* _Task to carry out_: Using the entries that follow, write out the line containing "The OrangeCheese ended", the line containing "Where the PinkPawn", and every line between them, exactly and nothing else.

== Information given ==

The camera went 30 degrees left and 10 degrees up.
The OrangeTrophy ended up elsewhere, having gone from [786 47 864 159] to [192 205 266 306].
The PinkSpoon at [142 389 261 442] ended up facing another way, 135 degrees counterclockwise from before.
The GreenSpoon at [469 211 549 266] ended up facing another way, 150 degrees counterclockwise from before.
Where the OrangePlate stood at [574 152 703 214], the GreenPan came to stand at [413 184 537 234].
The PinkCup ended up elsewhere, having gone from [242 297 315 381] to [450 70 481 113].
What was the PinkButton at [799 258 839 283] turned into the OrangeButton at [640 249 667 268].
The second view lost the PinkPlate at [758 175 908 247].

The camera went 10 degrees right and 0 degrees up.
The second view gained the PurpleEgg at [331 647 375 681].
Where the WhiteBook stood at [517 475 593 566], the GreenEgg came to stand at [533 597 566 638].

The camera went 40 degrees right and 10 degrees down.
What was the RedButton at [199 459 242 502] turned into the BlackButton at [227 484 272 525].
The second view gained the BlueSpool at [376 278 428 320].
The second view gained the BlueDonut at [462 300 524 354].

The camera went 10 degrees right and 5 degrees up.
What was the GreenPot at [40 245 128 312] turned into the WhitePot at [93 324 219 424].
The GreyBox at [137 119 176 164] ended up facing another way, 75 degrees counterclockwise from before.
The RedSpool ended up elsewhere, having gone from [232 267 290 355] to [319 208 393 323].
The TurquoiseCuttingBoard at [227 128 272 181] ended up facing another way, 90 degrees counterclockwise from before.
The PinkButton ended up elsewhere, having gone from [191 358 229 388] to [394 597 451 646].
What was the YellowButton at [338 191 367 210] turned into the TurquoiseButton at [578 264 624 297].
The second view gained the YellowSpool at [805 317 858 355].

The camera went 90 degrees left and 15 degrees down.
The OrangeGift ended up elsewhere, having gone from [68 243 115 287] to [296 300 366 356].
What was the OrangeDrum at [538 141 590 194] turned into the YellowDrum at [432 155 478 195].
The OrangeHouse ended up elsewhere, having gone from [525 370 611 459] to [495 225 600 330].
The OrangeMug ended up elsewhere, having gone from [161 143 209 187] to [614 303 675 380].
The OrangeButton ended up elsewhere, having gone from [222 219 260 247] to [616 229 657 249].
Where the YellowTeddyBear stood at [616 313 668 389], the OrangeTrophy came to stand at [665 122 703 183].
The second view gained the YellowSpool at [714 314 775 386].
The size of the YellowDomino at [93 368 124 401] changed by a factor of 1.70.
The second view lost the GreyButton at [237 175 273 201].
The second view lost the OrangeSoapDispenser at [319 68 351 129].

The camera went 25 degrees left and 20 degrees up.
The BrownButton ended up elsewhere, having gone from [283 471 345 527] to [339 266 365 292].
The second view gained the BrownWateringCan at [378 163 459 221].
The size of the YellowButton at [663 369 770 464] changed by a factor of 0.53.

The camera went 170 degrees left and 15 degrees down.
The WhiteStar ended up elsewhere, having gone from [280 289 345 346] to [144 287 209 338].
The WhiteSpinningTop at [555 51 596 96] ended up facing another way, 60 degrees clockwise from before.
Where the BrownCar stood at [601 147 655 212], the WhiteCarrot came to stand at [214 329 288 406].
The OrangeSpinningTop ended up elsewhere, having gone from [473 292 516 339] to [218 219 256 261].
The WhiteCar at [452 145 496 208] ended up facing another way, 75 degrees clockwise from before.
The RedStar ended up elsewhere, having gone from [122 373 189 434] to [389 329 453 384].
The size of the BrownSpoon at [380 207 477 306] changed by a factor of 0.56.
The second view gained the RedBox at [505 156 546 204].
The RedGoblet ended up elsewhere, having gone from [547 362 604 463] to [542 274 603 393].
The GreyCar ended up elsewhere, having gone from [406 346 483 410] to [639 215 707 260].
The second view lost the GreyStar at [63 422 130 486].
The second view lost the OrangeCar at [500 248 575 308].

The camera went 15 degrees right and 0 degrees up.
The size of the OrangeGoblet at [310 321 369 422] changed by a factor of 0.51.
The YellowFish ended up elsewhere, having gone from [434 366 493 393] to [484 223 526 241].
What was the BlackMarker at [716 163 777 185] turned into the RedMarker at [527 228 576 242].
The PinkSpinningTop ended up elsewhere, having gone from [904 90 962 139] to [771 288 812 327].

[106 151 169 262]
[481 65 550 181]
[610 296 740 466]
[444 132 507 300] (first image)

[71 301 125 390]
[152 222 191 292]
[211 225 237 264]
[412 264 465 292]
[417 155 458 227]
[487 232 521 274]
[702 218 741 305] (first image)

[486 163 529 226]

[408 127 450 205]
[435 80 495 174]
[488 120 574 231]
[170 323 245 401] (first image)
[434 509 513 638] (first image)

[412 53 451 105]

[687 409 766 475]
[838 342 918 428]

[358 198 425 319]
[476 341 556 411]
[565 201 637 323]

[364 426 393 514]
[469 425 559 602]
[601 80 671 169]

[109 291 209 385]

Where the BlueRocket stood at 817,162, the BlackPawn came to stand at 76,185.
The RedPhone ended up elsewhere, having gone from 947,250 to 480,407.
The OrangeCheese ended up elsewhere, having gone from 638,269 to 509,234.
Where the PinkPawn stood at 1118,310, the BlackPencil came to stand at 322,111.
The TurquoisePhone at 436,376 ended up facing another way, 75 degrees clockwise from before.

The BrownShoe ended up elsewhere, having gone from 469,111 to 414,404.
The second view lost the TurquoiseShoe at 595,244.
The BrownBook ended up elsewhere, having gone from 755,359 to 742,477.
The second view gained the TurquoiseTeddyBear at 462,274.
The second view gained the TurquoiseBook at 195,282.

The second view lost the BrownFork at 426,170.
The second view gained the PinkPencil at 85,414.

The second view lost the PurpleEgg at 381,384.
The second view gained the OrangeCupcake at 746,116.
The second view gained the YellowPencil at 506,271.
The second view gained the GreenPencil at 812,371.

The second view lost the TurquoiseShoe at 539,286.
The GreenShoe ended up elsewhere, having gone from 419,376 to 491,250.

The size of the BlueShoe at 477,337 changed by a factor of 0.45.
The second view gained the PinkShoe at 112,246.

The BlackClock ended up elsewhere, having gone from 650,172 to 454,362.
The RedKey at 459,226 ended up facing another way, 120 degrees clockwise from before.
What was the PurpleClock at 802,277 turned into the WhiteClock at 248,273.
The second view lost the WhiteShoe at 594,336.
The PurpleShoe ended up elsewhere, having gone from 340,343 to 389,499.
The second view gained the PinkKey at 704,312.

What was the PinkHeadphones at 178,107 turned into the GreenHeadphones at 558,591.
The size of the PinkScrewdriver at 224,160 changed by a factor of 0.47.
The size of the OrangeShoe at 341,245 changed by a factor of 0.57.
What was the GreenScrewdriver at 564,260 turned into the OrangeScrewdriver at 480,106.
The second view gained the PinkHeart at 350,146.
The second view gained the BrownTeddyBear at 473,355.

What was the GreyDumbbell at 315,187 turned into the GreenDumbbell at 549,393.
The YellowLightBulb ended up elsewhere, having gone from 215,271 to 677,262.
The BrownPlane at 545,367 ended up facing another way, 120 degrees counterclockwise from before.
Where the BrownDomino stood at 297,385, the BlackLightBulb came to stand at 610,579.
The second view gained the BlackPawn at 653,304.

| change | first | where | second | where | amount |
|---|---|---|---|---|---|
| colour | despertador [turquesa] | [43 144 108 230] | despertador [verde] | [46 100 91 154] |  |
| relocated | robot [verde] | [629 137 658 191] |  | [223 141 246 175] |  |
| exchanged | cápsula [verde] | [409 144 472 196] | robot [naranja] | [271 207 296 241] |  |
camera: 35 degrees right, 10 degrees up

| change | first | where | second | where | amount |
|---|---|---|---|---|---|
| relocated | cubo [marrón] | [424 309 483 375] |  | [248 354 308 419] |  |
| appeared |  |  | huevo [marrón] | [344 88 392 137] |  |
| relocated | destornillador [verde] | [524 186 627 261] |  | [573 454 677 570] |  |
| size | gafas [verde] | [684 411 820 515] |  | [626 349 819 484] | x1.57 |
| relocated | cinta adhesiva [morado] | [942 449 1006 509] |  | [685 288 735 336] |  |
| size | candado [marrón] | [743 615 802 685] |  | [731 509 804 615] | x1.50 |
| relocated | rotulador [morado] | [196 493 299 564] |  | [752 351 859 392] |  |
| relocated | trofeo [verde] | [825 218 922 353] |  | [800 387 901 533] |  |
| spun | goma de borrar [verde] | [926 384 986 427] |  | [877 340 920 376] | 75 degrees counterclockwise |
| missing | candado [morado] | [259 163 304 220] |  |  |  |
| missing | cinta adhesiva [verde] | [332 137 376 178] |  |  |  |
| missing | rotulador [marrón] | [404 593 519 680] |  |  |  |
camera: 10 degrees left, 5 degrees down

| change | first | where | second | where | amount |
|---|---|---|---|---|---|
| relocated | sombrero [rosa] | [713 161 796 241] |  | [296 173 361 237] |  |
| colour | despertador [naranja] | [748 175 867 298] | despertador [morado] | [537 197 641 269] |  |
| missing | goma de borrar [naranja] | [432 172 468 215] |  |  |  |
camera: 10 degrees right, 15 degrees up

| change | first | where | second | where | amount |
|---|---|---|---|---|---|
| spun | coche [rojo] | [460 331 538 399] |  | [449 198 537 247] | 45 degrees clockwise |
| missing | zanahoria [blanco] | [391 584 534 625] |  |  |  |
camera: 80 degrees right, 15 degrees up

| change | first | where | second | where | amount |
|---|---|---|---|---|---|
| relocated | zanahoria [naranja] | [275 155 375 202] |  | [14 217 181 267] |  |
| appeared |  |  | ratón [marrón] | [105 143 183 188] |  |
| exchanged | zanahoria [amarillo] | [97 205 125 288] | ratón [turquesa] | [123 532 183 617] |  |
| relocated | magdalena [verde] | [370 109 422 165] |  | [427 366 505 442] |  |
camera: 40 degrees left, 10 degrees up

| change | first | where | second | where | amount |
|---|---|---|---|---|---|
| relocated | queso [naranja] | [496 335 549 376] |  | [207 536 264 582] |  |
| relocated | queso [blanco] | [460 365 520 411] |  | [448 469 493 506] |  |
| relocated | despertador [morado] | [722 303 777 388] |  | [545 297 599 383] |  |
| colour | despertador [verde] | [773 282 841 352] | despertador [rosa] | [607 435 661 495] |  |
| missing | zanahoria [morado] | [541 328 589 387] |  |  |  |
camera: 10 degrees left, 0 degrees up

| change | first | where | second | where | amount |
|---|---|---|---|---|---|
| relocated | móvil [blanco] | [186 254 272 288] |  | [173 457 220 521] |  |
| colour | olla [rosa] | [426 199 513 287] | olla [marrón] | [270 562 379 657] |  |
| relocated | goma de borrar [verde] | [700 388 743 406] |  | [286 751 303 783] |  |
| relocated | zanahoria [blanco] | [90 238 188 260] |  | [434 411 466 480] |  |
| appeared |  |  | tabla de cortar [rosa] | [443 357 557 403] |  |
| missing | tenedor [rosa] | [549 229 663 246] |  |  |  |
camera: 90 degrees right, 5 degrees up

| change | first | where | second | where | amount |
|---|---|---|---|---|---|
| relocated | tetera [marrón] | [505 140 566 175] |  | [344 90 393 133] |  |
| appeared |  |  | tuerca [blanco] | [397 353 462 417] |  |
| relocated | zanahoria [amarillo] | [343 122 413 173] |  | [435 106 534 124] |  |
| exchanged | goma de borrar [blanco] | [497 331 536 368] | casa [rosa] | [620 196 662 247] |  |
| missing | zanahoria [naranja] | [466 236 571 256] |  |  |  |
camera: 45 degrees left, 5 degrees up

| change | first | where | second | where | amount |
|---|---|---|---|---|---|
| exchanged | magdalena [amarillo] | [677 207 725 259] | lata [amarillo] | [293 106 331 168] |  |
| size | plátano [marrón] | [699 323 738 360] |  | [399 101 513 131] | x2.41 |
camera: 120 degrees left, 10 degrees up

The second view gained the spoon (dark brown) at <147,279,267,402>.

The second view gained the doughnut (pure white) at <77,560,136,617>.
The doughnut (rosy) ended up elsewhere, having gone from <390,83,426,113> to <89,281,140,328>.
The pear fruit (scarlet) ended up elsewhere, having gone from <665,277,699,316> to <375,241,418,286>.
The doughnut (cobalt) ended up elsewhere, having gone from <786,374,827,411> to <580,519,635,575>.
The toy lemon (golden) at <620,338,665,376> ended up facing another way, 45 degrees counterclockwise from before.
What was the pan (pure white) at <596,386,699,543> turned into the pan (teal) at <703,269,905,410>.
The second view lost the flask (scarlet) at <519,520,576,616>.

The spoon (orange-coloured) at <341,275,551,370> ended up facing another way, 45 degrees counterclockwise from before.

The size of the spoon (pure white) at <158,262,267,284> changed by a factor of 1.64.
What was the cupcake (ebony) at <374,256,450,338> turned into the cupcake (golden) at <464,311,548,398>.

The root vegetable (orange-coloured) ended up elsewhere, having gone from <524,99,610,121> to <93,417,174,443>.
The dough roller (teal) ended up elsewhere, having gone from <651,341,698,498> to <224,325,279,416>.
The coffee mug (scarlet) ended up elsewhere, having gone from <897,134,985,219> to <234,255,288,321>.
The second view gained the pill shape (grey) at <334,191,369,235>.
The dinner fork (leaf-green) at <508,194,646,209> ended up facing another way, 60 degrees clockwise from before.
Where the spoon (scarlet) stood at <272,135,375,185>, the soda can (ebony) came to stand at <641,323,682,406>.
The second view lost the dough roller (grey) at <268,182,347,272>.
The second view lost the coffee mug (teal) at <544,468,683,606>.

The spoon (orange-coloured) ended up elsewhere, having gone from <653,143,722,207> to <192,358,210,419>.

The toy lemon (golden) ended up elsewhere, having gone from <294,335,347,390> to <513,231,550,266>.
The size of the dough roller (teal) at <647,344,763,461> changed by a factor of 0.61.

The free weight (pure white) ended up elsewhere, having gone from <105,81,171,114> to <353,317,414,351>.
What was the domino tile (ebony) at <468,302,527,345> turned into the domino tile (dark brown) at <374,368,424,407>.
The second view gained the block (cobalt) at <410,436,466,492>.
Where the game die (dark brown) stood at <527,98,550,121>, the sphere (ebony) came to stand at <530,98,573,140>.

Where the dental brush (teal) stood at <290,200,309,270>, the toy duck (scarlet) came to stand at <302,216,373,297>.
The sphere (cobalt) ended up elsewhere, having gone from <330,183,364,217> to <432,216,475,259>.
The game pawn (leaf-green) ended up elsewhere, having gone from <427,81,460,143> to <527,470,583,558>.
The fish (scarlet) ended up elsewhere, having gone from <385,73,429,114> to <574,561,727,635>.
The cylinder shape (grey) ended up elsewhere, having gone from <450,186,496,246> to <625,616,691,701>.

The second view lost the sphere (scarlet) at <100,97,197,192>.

===

* _Written solution_:
The OrangeCheese ended up elsewhere, having gone from 638,269 to 509,234.
Where the PinkPawn stood at 1118,310, the BlackPencil came to stand at 322,111.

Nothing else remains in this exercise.